Written exercise: Reproduce verbatim the data starting at the line that contains "This is a 0.5", and stop after the final line of the data. Include both of these lines.

Records to use:
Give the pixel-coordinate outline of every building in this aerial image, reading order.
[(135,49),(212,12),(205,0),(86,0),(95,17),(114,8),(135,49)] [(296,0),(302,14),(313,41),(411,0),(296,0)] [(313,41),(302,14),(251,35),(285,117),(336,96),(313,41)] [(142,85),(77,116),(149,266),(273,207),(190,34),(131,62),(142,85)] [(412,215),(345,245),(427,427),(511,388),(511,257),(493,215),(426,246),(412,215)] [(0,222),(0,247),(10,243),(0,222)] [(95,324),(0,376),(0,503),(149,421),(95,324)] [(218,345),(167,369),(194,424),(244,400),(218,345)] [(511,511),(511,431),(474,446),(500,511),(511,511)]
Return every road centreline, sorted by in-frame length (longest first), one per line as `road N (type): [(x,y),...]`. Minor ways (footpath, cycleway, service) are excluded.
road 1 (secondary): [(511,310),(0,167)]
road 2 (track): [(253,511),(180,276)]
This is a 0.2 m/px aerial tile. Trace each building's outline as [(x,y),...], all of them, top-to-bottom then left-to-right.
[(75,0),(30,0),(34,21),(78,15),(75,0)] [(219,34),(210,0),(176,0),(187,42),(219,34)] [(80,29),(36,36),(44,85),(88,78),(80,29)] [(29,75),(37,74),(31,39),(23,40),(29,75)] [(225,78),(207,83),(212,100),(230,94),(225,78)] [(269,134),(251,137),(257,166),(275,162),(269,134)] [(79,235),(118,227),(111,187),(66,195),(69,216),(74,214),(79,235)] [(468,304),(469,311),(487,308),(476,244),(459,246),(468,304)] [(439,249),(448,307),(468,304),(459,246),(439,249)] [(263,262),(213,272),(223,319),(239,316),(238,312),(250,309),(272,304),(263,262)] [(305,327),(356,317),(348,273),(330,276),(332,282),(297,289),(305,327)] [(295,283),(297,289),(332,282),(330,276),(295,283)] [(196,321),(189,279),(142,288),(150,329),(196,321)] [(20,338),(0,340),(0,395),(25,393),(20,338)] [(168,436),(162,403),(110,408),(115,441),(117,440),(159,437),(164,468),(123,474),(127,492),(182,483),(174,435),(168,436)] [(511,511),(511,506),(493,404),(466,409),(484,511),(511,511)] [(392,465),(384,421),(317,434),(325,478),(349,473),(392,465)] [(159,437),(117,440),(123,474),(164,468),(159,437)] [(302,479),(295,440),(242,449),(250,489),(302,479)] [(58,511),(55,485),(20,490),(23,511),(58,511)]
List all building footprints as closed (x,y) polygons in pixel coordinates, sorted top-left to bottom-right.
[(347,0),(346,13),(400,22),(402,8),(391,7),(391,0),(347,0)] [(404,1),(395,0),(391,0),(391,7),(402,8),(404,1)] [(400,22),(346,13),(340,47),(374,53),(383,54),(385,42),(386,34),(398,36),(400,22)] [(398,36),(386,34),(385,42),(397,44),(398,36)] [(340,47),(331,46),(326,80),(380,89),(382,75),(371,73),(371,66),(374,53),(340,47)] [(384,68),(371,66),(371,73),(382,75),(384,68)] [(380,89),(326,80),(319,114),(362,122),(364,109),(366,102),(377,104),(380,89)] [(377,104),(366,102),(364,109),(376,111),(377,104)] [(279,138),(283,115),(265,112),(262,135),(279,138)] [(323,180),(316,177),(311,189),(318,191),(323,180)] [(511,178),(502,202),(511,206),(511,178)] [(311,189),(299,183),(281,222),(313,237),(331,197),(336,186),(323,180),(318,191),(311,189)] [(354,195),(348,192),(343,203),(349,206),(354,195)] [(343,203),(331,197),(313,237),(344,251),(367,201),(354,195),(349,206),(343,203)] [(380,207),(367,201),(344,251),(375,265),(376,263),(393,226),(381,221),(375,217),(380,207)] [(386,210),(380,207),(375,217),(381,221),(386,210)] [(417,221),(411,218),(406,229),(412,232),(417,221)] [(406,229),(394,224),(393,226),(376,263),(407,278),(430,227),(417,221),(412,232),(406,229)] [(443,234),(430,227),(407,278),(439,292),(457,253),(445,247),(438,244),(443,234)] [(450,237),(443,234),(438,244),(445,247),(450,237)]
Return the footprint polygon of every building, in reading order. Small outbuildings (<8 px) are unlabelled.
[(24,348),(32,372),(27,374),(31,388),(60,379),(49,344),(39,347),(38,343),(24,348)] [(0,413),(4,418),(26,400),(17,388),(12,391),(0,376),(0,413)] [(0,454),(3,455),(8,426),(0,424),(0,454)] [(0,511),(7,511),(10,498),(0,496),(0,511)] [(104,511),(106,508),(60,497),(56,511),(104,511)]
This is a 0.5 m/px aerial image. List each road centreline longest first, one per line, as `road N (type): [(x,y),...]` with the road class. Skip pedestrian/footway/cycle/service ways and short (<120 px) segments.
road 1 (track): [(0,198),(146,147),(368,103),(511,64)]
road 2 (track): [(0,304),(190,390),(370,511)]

Result of the exercise:
This is a 0.5 m/px aerial image. List each road centreline longest first, one per line, as `road N (type): [(x,y),...]` with the road class. Skip pedestrian/footway/cycle/service ways and short (<120 px) segments.
road 1 (track): [(0,198),(146,147),(368,103),(511,64)]
road 2 (track): [(0,304),(190,390),(370,511)]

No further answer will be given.